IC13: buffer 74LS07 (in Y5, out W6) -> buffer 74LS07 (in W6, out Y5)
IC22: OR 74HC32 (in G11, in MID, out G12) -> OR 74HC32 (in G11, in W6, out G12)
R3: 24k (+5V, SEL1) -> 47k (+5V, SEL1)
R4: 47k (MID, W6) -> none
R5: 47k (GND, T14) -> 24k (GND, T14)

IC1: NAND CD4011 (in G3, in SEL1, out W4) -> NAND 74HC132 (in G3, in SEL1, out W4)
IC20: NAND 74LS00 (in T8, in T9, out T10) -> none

=-=-=-=-=

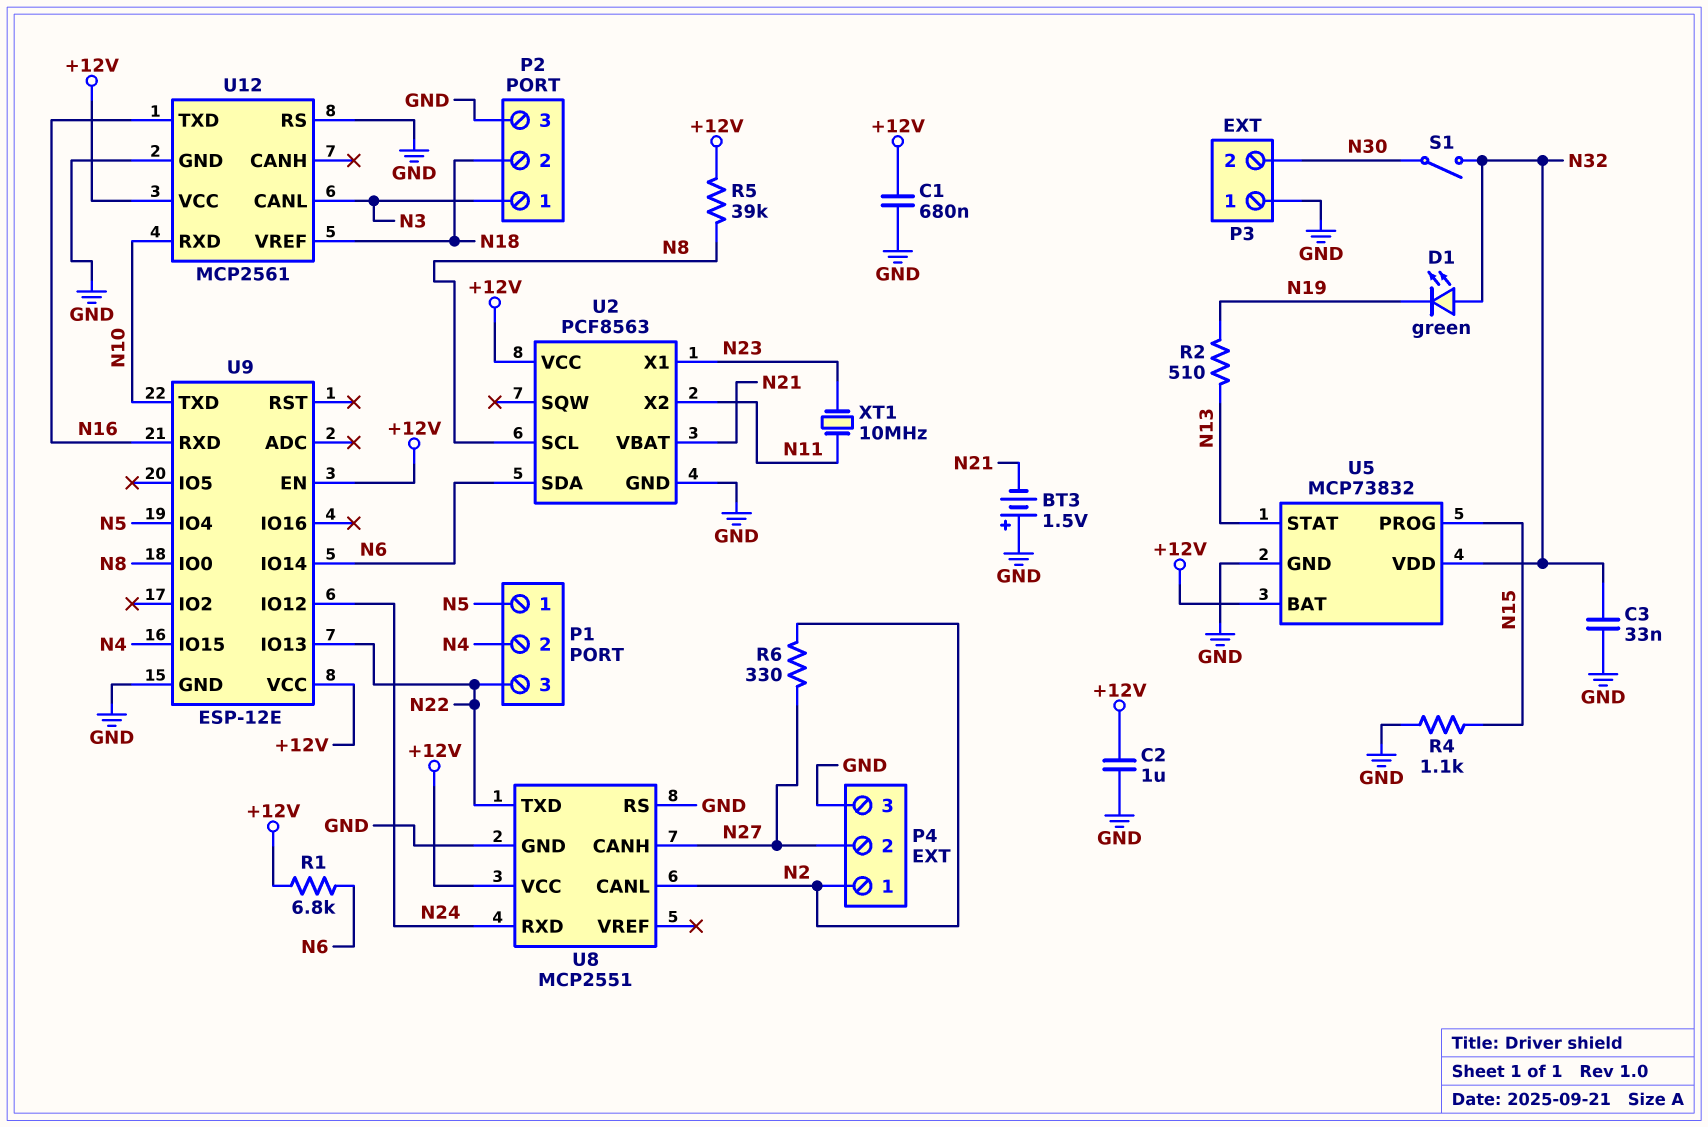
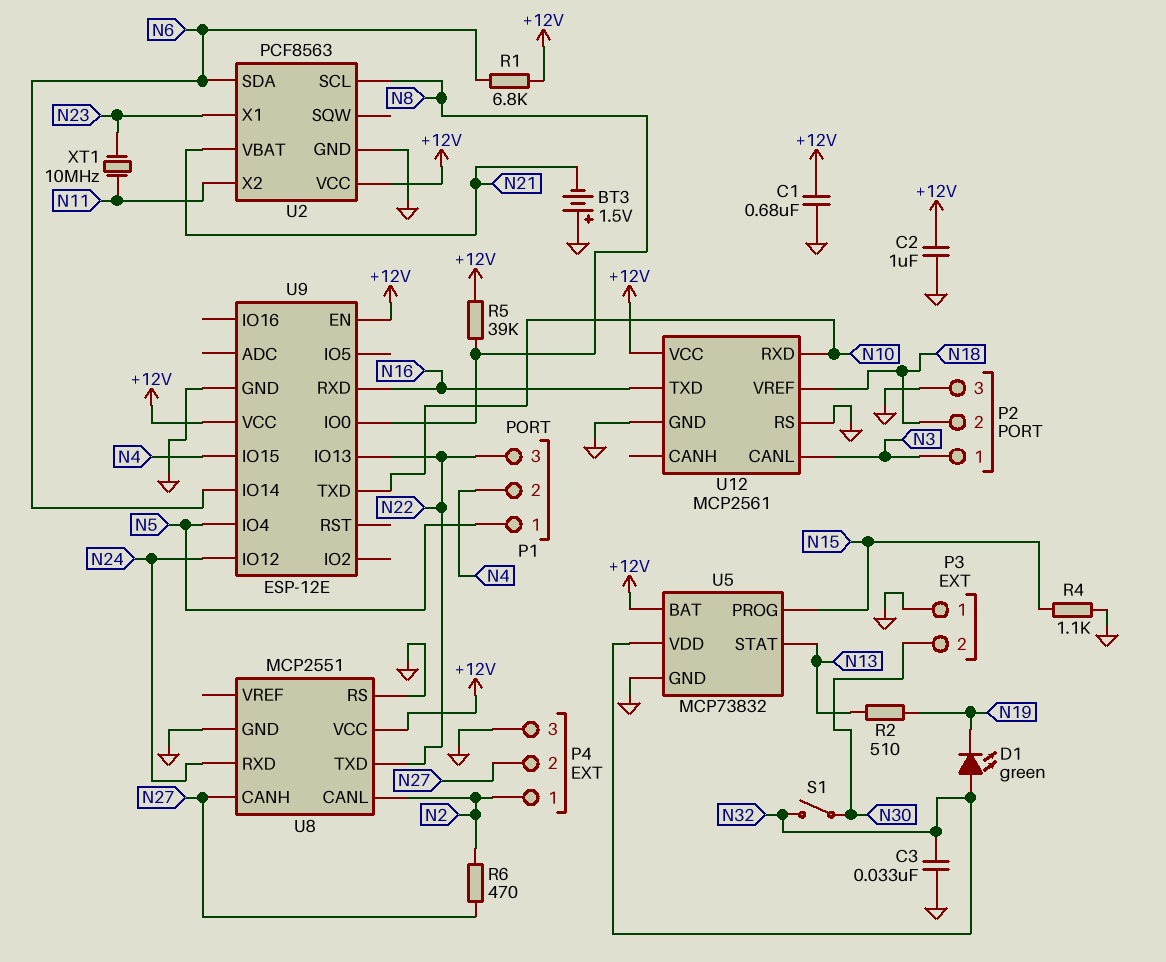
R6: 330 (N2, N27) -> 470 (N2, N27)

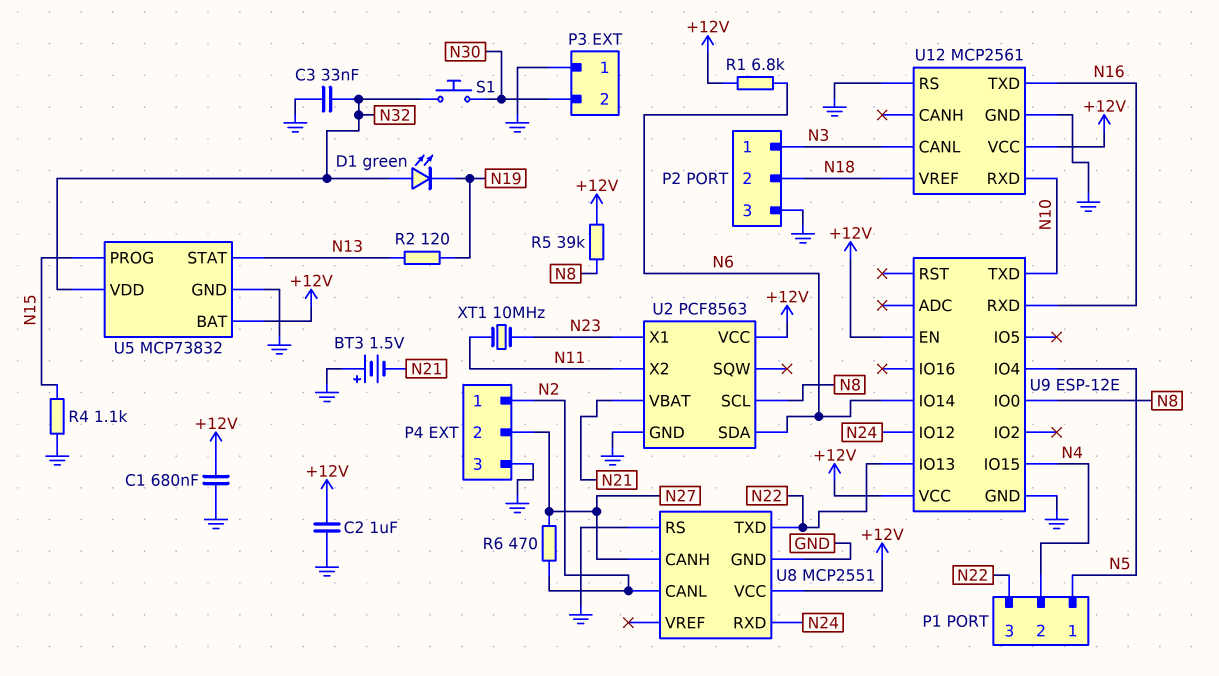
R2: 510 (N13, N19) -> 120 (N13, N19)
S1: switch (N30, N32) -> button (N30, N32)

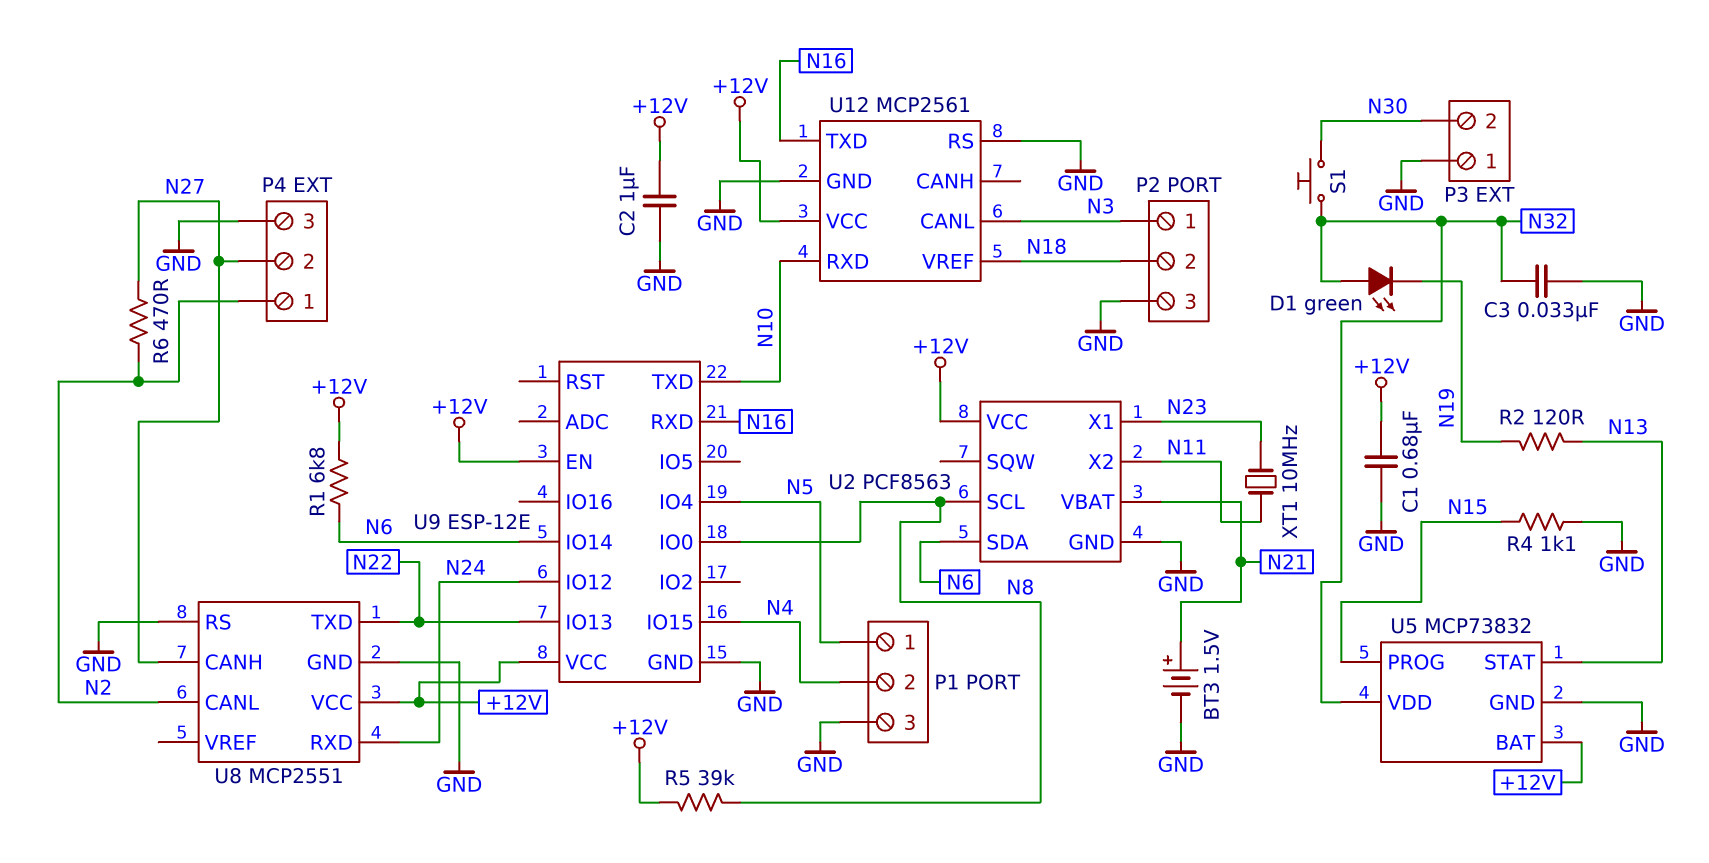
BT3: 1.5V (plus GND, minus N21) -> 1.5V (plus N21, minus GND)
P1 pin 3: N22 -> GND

=-=-=-=-=

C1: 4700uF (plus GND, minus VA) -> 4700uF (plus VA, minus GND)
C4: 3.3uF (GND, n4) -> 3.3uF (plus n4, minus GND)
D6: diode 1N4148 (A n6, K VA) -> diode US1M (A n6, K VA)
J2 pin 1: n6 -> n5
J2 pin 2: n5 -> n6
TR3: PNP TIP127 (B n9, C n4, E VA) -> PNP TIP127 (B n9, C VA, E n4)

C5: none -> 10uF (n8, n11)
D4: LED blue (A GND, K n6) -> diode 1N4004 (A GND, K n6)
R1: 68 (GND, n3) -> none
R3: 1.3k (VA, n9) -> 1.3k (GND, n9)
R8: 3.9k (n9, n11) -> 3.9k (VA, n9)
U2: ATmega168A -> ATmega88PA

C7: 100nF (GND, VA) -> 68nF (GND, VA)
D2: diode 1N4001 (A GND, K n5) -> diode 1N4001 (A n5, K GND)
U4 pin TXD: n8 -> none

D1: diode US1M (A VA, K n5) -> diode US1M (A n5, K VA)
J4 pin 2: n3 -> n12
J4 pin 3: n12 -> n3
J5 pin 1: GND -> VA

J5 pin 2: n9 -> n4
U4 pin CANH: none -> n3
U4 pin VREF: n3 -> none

=-=-=-=-=

▶ **Required action**:
Search the data for the string "NAND" and copy out every line where it is found.

▶ **Output of the task**:
IC1: NAND CD4011 (in G3, in SEL1, out W4) -> NAND 74HC132 (in G3, in SEL1, out W4)
IC20: NAND 74LS00 (in T8, in T9, out T10) -> none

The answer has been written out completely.